▶

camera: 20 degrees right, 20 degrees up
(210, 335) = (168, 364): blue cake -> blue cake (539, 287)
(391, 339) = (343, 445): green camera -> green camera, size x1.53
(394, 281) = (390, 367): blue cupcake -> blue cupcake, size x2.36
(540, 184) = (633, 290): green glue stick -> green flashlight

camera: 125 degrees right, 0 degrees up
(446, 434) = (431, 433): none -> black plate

◀
▶

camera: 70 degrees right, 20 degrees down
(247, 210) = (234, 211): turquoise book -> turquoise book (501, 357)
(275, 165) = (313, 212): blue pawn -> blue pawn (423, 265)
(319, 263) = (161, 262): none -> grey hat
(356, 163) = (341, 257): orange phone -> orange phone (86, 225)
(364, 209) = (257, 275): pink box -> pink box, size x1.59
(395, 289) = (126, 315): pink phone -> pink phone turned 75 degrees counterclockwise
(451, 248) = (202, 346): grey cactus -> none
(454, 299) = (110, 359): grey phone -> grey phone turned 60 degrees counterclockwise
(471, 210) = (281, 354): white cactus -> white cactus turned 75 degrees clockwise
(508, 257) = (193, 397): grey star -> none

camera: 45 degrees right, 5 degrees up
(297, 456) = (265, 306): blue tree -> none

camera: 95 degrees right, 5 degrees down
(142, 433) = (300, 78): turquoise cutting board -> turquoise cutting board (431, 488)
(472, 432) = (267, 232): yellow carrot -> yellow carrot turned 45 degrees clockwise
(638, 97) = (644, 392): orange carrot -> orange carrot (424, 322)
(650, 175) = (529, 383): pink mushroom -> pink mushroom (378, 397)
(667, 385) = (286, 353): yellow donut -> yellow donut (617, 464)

◀

In the entries above, locate every line with the word "blue" and copy it.

• [SOLUTION]
(210, 335) = (168, 364): blue cake -> blue cake (539, 287)
(394, 281) = (390, 367): blue cupcake -> blue cupcake, size x2.36
(275, 165) = (313, 212): blue pawn -> blue pawn (423, 265)
(297, 456) = (265, 306): blue tree -> none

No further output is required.